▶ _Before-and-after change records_
-------------------------
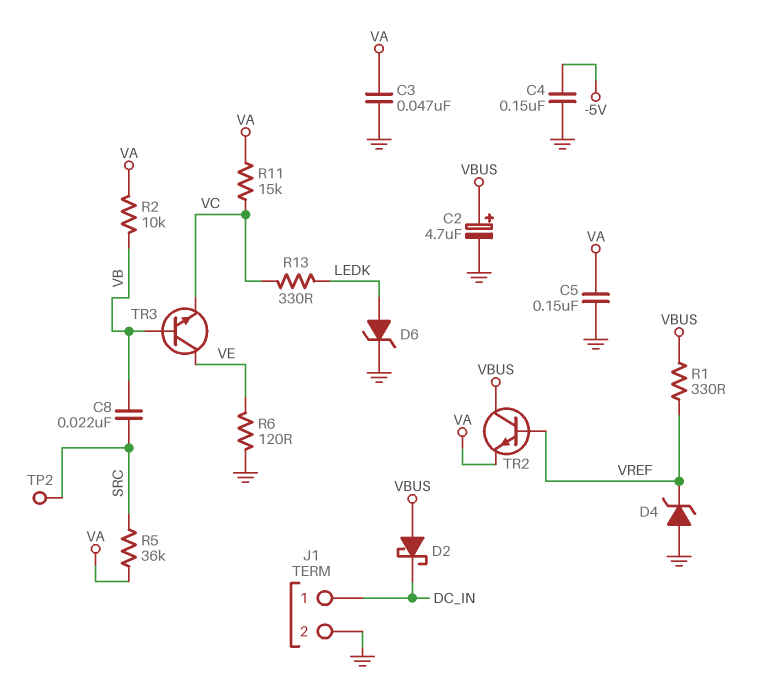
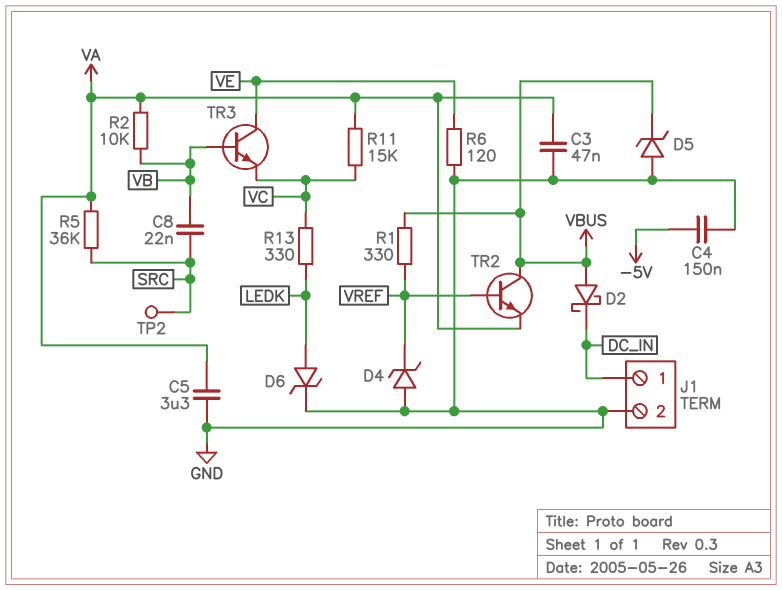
C2: 4.7uF (plus VBUS, minus GND) -> none
C5: 150nF (GND, VA) -> 3.3uF (GND, VA)
D5: none -> zener (A GND, K VBUS)

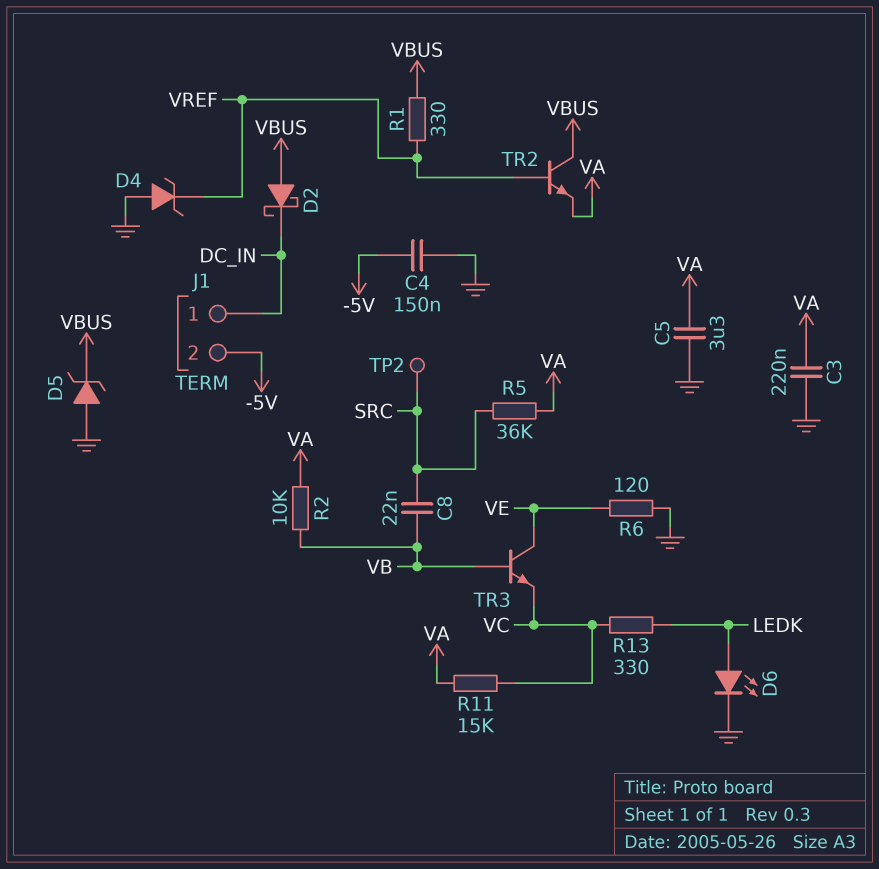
C3: 47nF (GND, VA) -> 220nF (GND, VA)
D6: zener (A LEDK, K GND) -> LED (A LEDK, K GND)
J1 pin 2: GND -> -5V

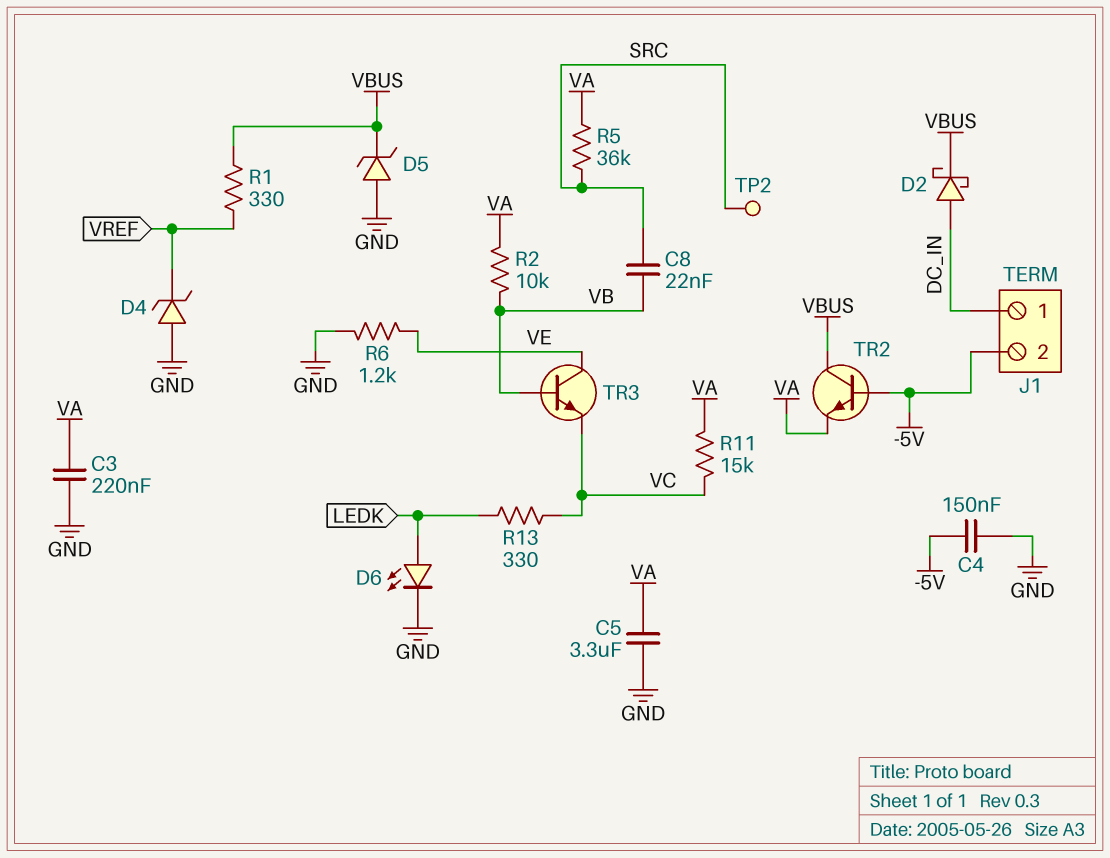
D2: schottky (A VBUS, K DC_IN) -> schottky (A DC_IN, K VBUS)
R6: 120 (GND, VE) -> 1.2k (GND, VE)
TR2: NPN (B VREF, C VBUS, E VA) -> NPN (B -5V, C VBUS, E VA)

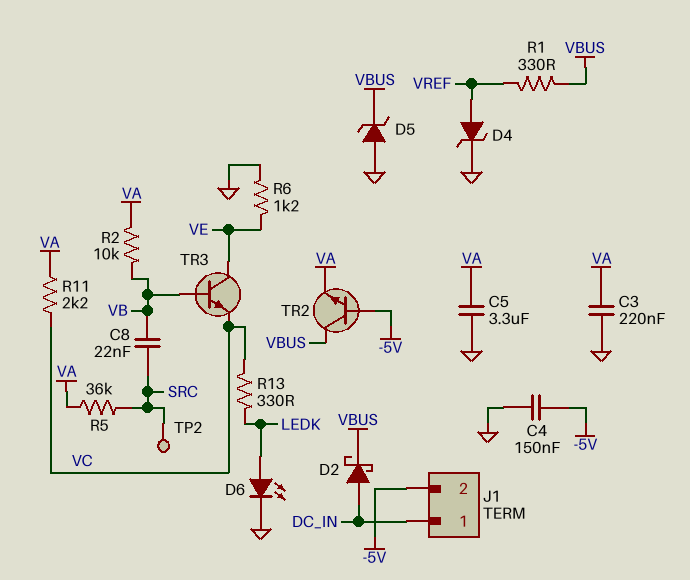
D4: zener (A GND, K VREF) -> zener (A VREF, K GND)
R11: 15k (VA, VC) -> 2.2k (VA, VC)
-------------------------
▶ _TASK STATEMENT_
Copy the lines above exactly, starting with the line that contains "D6: zener (A" and ending with the line that contains "TR2: NPN (B", and leave out any pictures.

▶ _RESULT OF THIS EXERCISE_
D6: zener (A LEDK, K GND) -> LED (A LEDK, K GND)
J1 pin 2: GND -> -5V

D2: schottky (A VBUS, K DC_IN) -> schottky (A DC_IN, K VBUS)
R6: 120 (GND, VE) -> 1.2k (GND, VE)
TR2: NPN (B VREF, C VBUS, E VA) -> NPN (B -5V, C VBUS, E VA)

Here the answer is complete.